Your assignment - Return the lines beginning at the one that contains "cyan 1x2 slope" and running to the end of the records, exactly and with nothing else. Omit pictures.

Spatial reasoning data -
====================
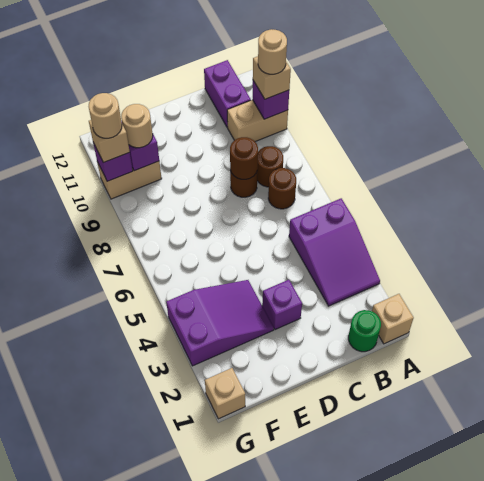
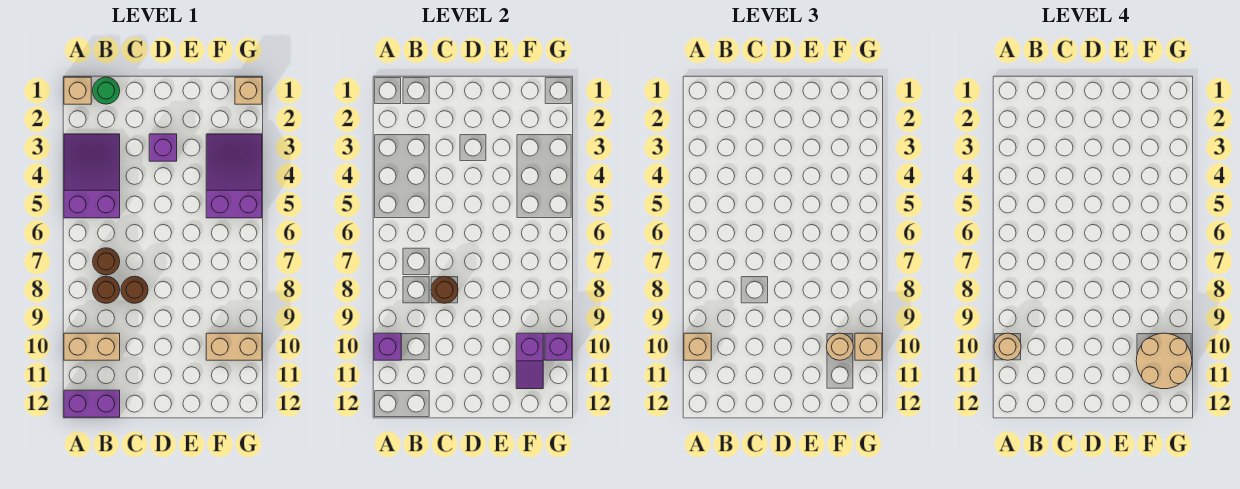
purple 1x2 brick [204,60,251,127] -> purple 1x2 brick turned to [64,390,120,417]
purple 2x3 slope [166,280,274,366] -> purple 2x3 slope turned to [206,134,262,218]
tan 1x1 round brick [89,93,122,138] -> tan 2x2 round brick [1136,333,1192,389]

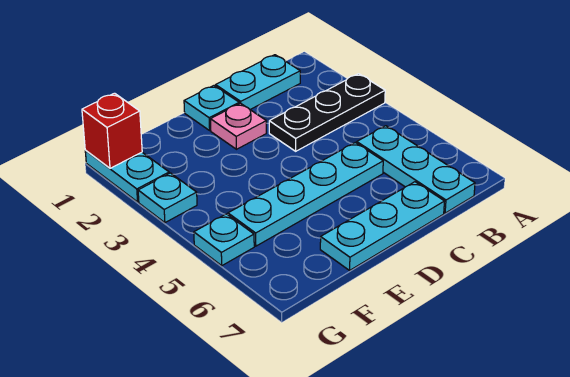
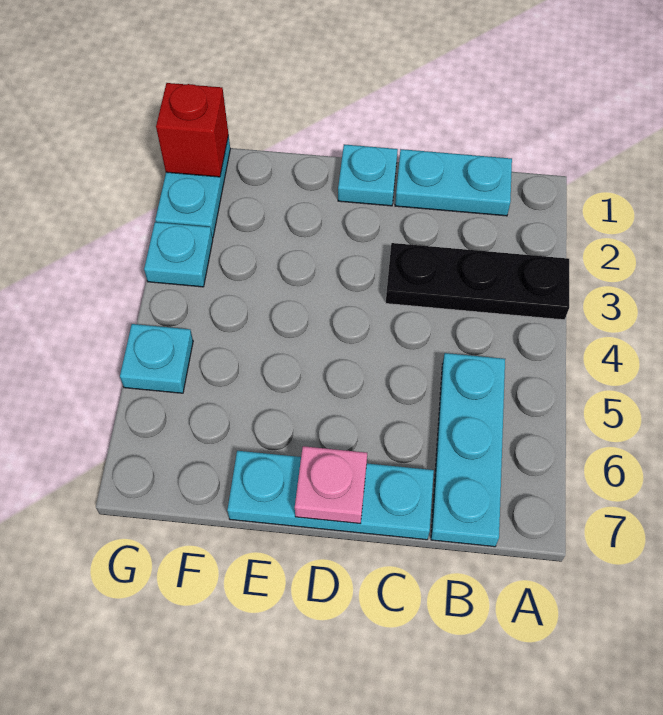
cyan 1x4 plate [228,142,383,246] -> none
pink 1x1 plate [210,103,266,149] -> pink 1x1 plate moved to [295,446,367,524]

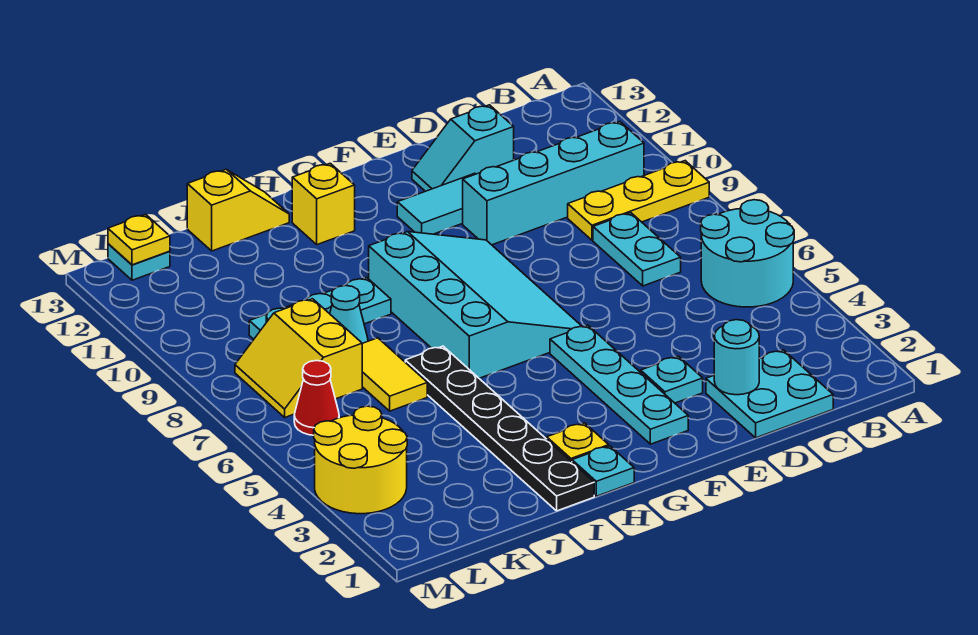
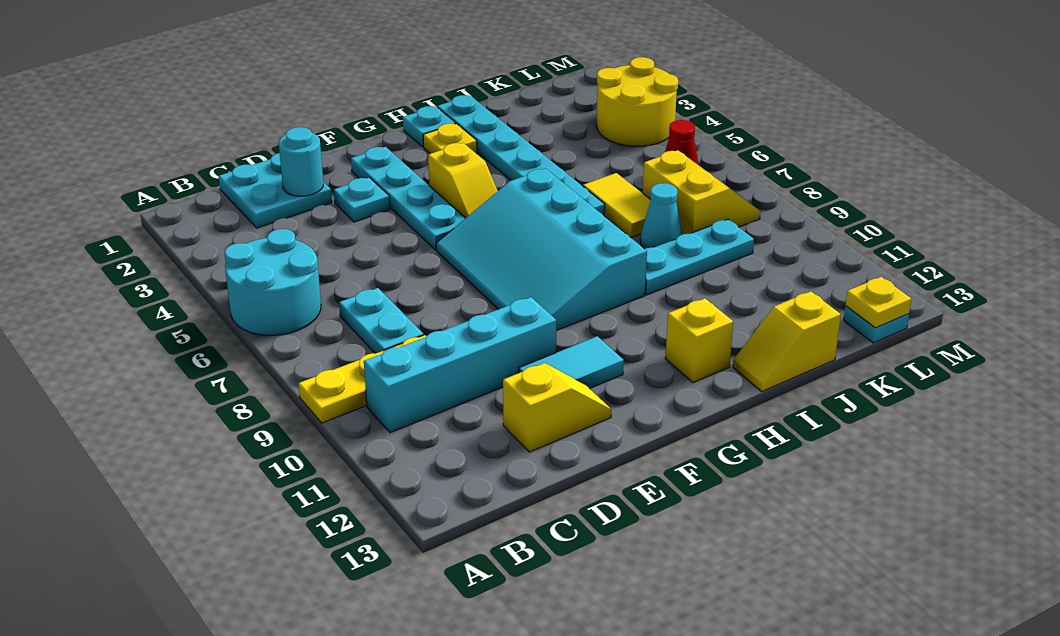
cyan 1x2 slope [412,105,514,191] -> yellow 1x2 slope [503,363,611,452]
none -> yellow 1x2 slope [428,143,498,218]
black 1x6 plate [405,346,594,511] -> cyan 1x6 plate [438,95,605,216]

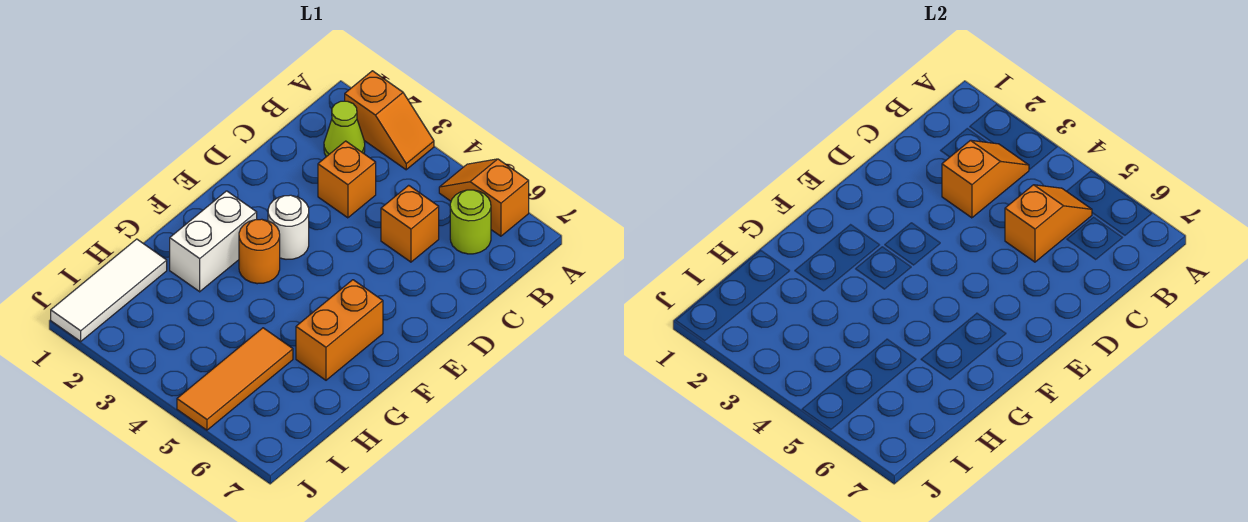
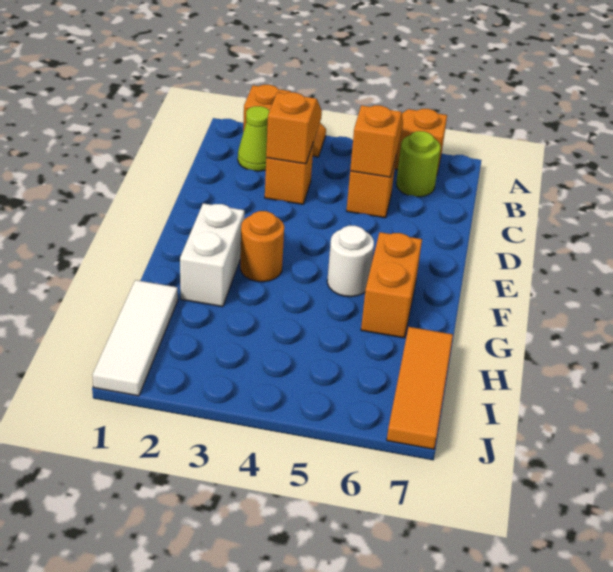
white 1x1 round brick [268,195,309,259] -> white 1x1 round brick moved to [327,226,374,297]
orange 1x3 tile [177,328,293,430] -> orange 1x3 tile moved to [387,327,453,449]

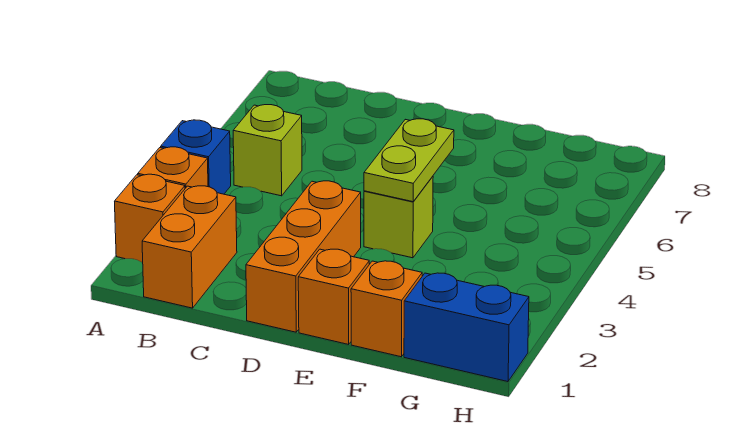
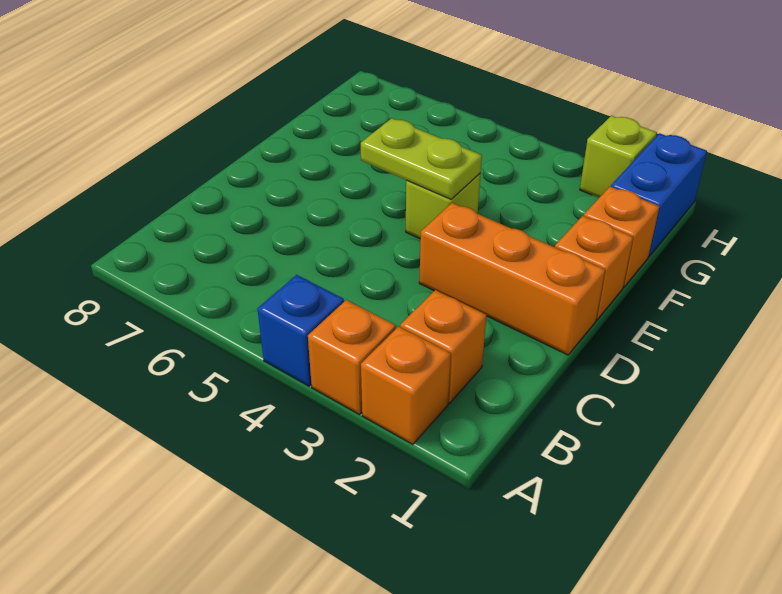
orange 1x2 brick [142,186,237,308] -> orange 1x1 brick [400,290,486,403]
lime 1x1 brick [233,105,302,196] -> lime 1x1 brick moved to [580,116,657,197]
====================
Exercise solution -
cyan 1x2 slope [412,105,514,191] -> yellow 1x2 slope [503,363,611,452]
none -> yellow 1x2 slope [428,143,498,218]
black 1x6 plate [405,346,594,511] -> cyan 1x6 plate [438,95,605,216]

white 1x1 round brick [268,195,309,259] -> white 1x1 round brick moved to [327,226,374,297]
orange 1x3 tile [177,328,293,430] -> orange 1x3 tile moved to [387,327,453,449]

orange 1x2 brick [142,186,237,308] -> orange 1x1 brick [400,290,486,403]
lime 1x1 brick [233,105,302,196] -> lime 1x1 brick moved to [580,116,657,197]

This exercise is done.